(Spatial object tracking data)

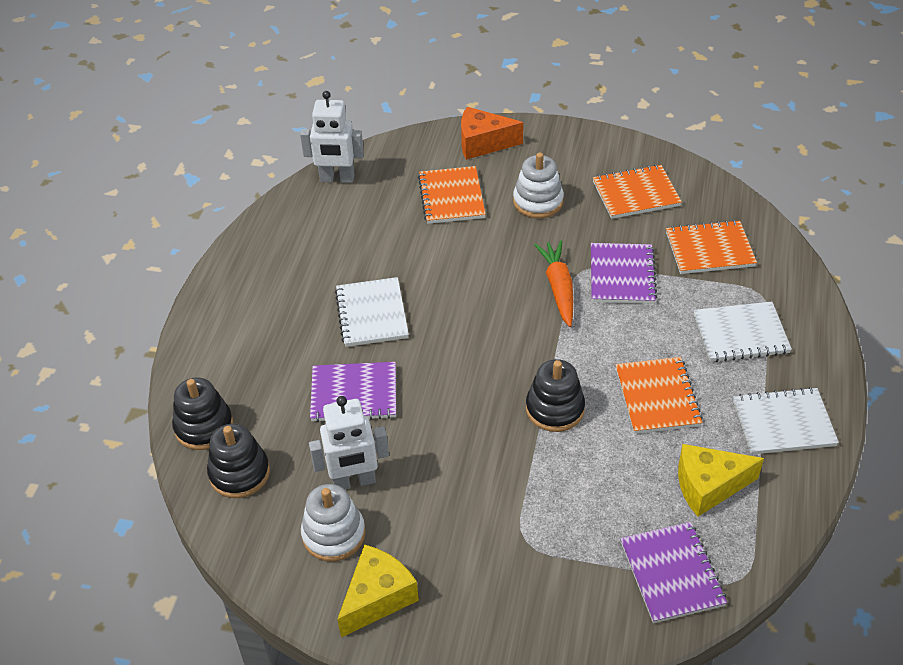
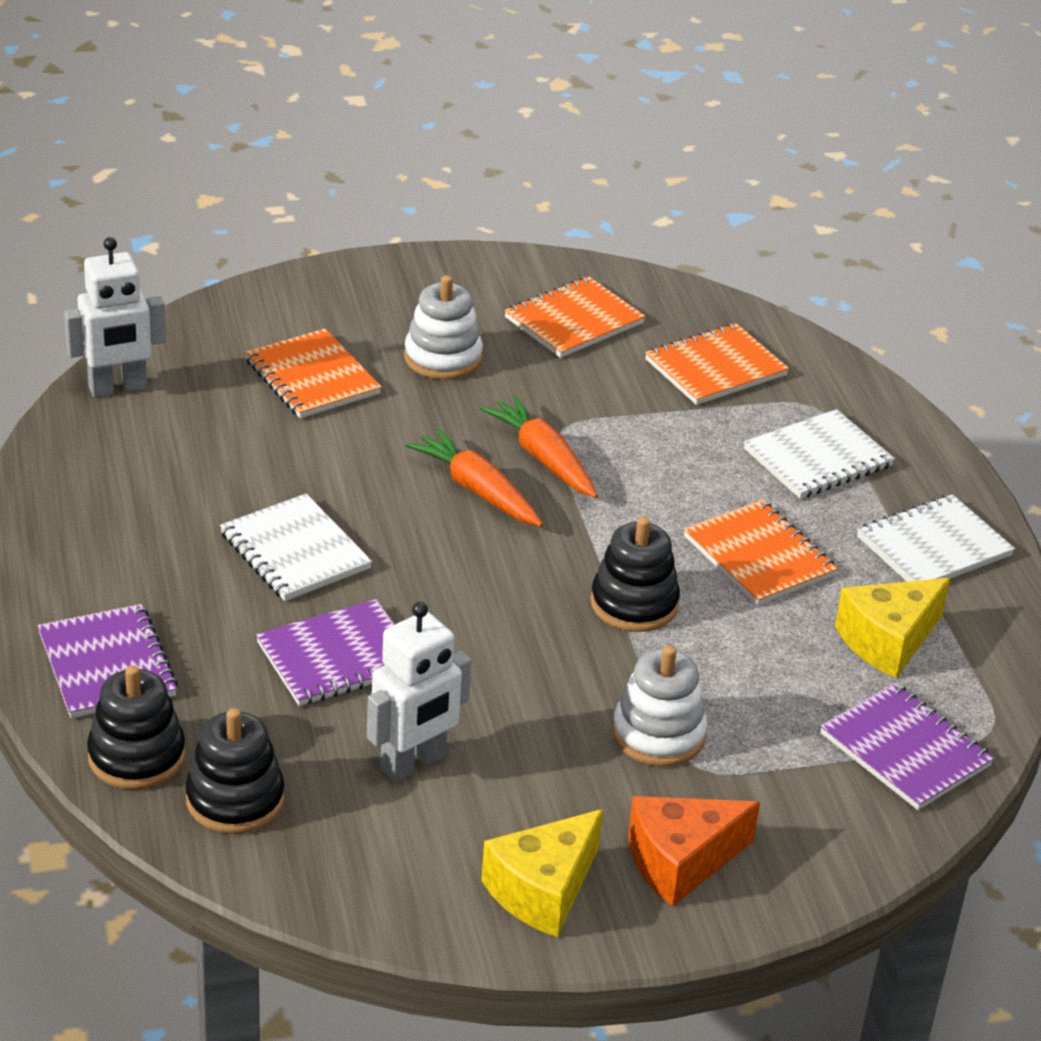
camera: 30 degrees left, 10 degrees down
white stacking toy [301,484,365,562] -> white stacking toy moved to [612,645,707,766]
yellow cheese [337,545,419,638] -> yellow cheese turned 150 degrees counterclockwise [481,809,603,937]
orange cheese [461,107,523,160] -> orange cheese moved to [628,796,760,907]
purple notebook [591,243,657,304] -> purple notebook moved to [38,604,178,718]
none -> orange carrot [405,428,543,526]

## WHAT THE TASK REQUIRES
A word-for-word copy of all the data, without pictures, is the expected output.

## WRITTEN REPLY
camera: 30 degrees left, 10 degrees down
white stacking toy [301,484,365,562] -> white stacking toy moved to [612,645,707,766]
yellow cheese [337,545,419,638] -> yellow cheese turned 150 degrees counterclockwise [481,809,603,937]
orange cheese [461,107,523,160] -> orange cheese moved to [628,796,760,907]
purple notebook [591,243,657,304] -> purple notebook moved to [38,604,178,718]
none -> orange carrot [405,428,543,526]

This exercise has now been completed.